## [Exercise objective]
Copy out the data word for word. The images are not part of the copy.
::::::::
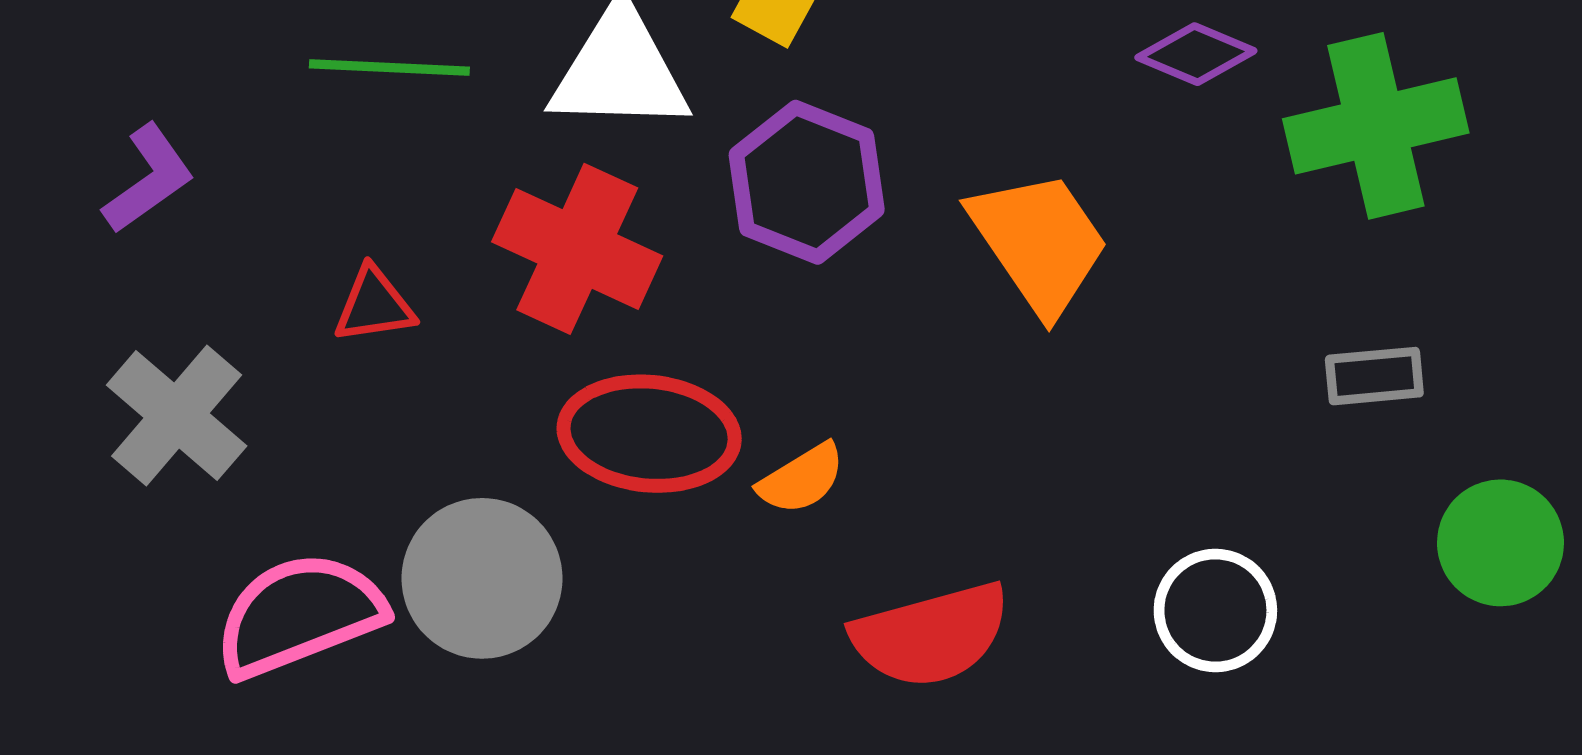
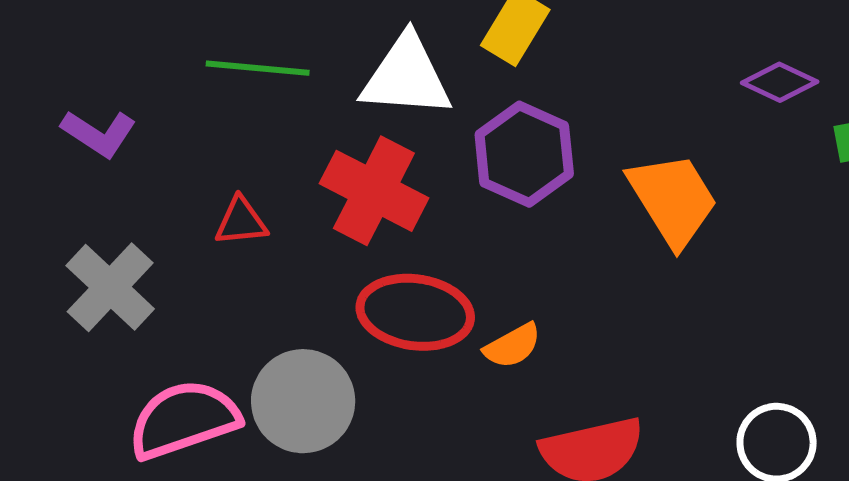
purple L-shape: (149, 179) -> (99, 133), turned 66

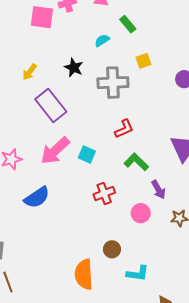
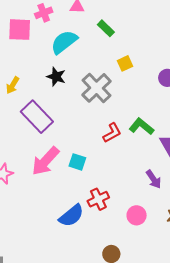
cyan semicircle: (102, 40) -> (64, 42), moved, size x1.8
gray cross: (113, 83) -> (97, 88), turned -36
green L-shape: (136, 162) -> (141, 126), moved
purple arrow: (158, 190) -> (154, 179), moved
blue semicircle: (37, 197) -> (71, 216), moved

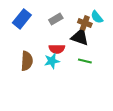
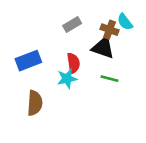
blue rectangle: (22, 19) -> (28, 61), moved, turned 30
red semicircle: (57, 49) -> (73, 63), turned -98
brown semicircle: (27, 61) -> (35, 103), moved

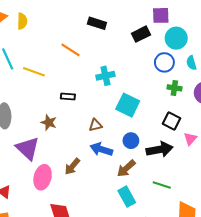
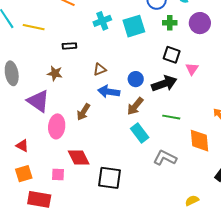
cyan square: (128, 105) -> (134, 26), moved, turned -35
::::::::
## [Exercise response]
purple L-shape: (149, 179) -> (99, 133), turned 66

cyan semicircle: (102, 40) -> (64, 42), moved, size x1.8
gray cross: (113, 83) -> (97, 88), turned -36
green L-shape: (136, 162) -> (141, 126), moved
purple arrow: (158, 190) -> (154, 179), moved
blue semicircle: (37, 197) -> (71, 216), moved

blue rectangle: (22, 19) -> (28, 61), moved, turned 30
red semicircle: (57, 49) -> (73, 63), turned -98
brown semicircle: (27, 61) -> (35, 103), moved

cyan square: (128, 105) -> (134, 26), moved, turned -35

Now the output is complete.